What lines in the records below mention "apple"? List them all.
· · · ·
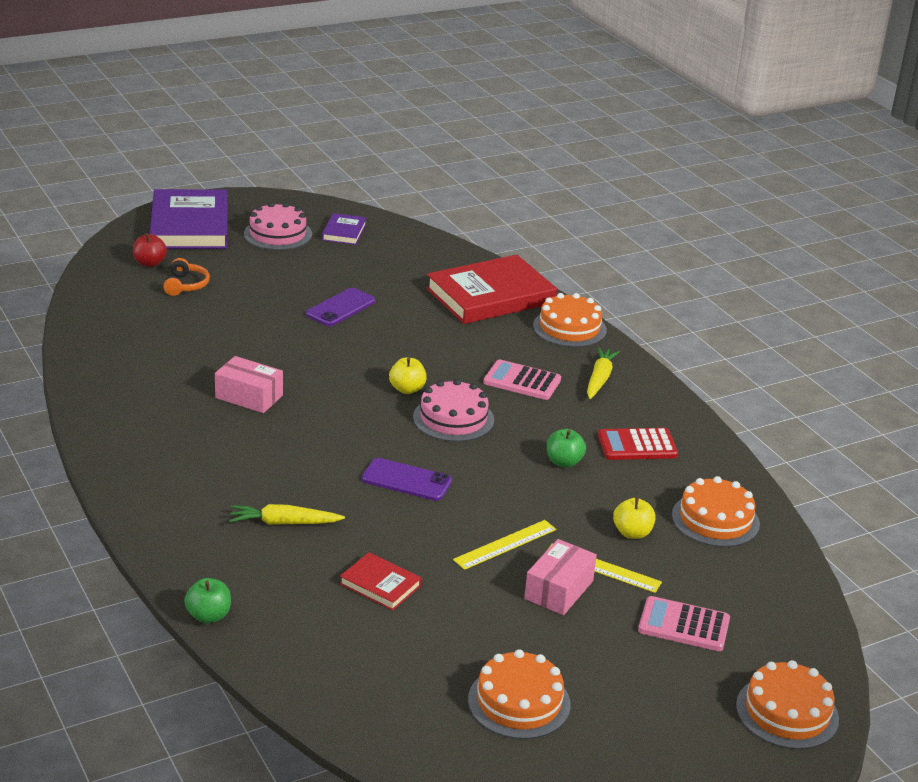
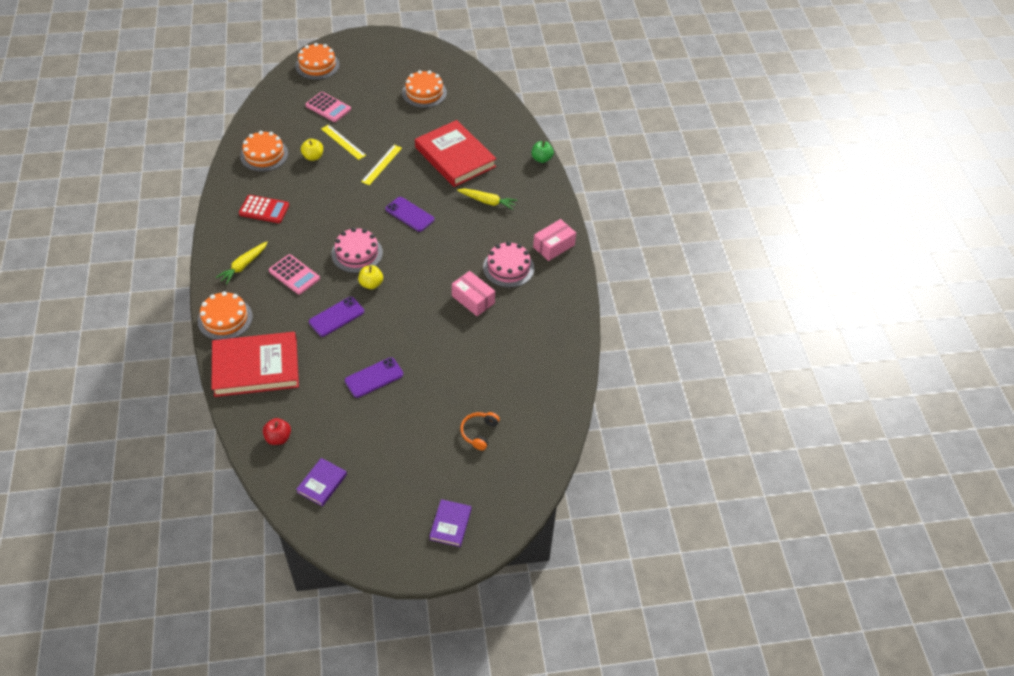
camera: 160 degrees left, 20 degrees up
(149, 263) = (499, 471): red apple -> red apple (278, 438)
(190, 226) = (450, 524): purple book -> purple book, size x0.47
(278, 234) = (379, 493): pink cake -> pink cake (508, 267)
(380, 585) = (455, 157): red book -> red book, size x2.11
(429, 351) = (336, 317): none -> purple phone
(505, 544) = (382, 164): yellow ruler -> yellow ruler turned 45 degrees counterclockwise
(559, 590) = (372, 136): pink box -> pink box (554, 246)
(564, 462) = (315, 207): green apple -> none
· · · ·
▶ _Expected answer_:
(149, 263) = (499, 471): red apple -> red apple (278, 438)
(564, 462) = (315, 207): green apple -> none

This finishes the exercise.